## What is needed
Give the line containing "green duck [510,170,563,216]" again, exactly, along with all later lines of the entries, through the last one.

[Opening Input data section]

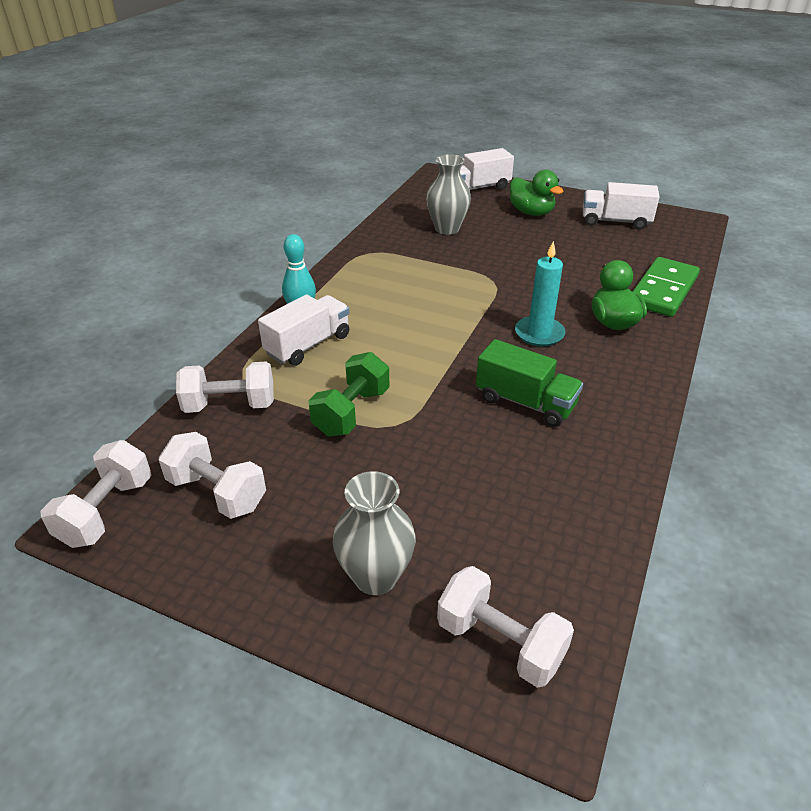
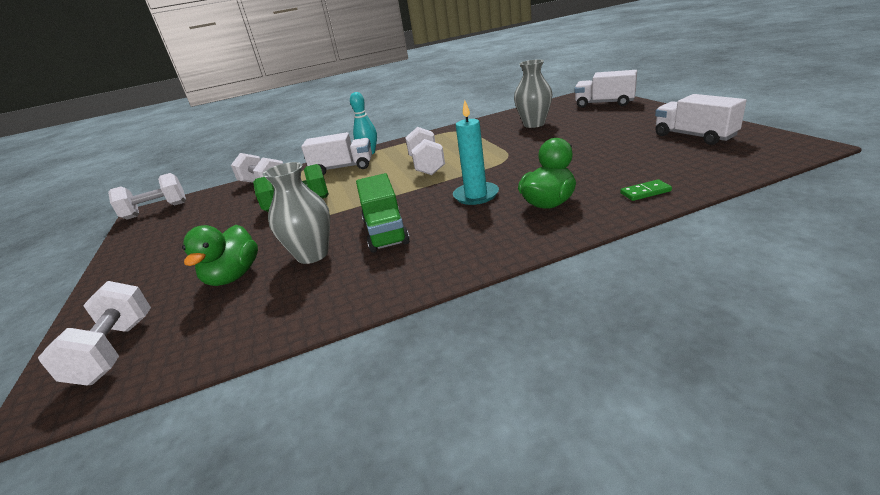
camera: 50 degrees right, 10 degrees down
white dumbbell [159,432,266,519] -> white dumbbell moved to [405,127,445,175]
grey vase [333,471,416,595] -> grey vase moved to [263,162,330,264]
green duck [510,170,563,216] -> green duck moved to [182,225,258,286]
green domino [632,257,700,317] -> green domino [620,179,672,201], size x0.43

[Closing Input data section]

## Solved problem
green duck [510,170,563,216] -> green duck moved to [182,225,258,286]
green domino [632,257,700,317] -> green domino [620,179,672,201], size x0.43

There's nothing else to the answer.